ACTIVITY: Leave out the images and transcribe the entries below word for word.

*** Opening TASK DATA ***

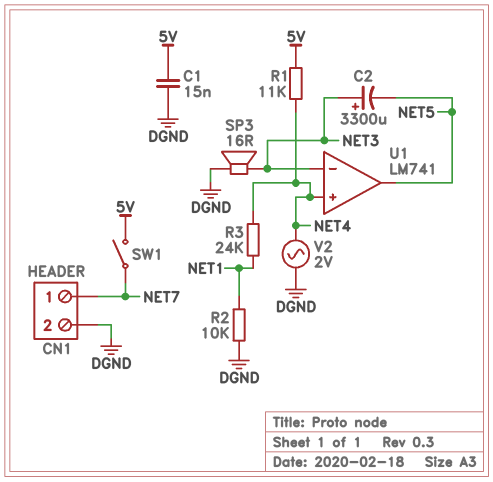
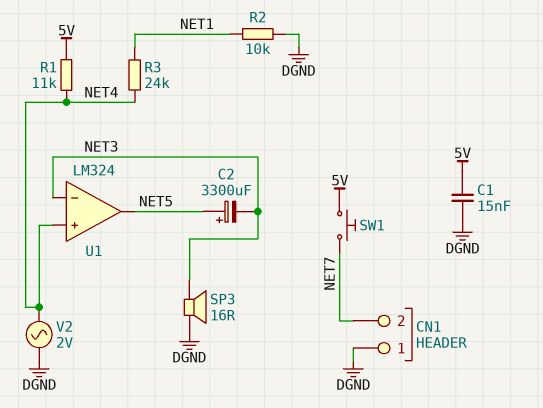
C2: 3300uF (plus NET3, minus NET5) -> 3300uF (plus NET5, minus NET3)
CN1 pin 1: NET7 -> DGND
CN1 pin 2: DGND -> NET7
SW1: switch (5V, NET7) -> button (5V, NET7)
U1: LM741 -> LM324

*** Closing TASK DATA ***

OUTPUT FOR THIS EXERCISE:
C2: 3300uF (plus NET3, minus NET5) -> 3300uF (plus NET5, minus NET3)
CN1 pin 1: NET7 -> DGND
CN1 pin 2: DGND -> NET7
SW1: switch (5V, NET7) -> button (5V, NET7)
U1: LM741 -> LM324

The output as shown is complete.